§ Directions
For the word "pink", work out how many lines in the records below contain it and state that count alone.

(Object correspondence data)
--------------------------------------------------
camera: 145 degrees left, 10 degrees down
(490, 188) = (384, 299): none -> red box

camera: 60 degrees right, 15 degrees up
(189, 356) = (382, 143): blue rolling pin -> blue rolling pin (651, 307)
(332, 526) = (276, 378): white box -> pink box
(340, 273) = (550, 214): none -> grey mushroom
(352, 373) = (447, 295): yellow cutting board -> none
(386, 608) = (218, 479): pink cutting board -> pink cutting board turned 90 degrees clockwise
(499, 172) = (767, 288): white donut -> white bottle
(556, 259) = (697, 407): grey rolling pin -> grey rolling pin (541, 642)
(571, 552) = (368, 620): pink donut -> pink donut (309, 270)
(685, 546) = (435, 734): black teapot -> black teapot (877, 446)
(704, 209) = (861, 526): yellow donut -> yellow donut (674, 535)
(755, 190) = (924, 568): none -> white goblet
--------------------------------------------------
§ Result for this exercise
3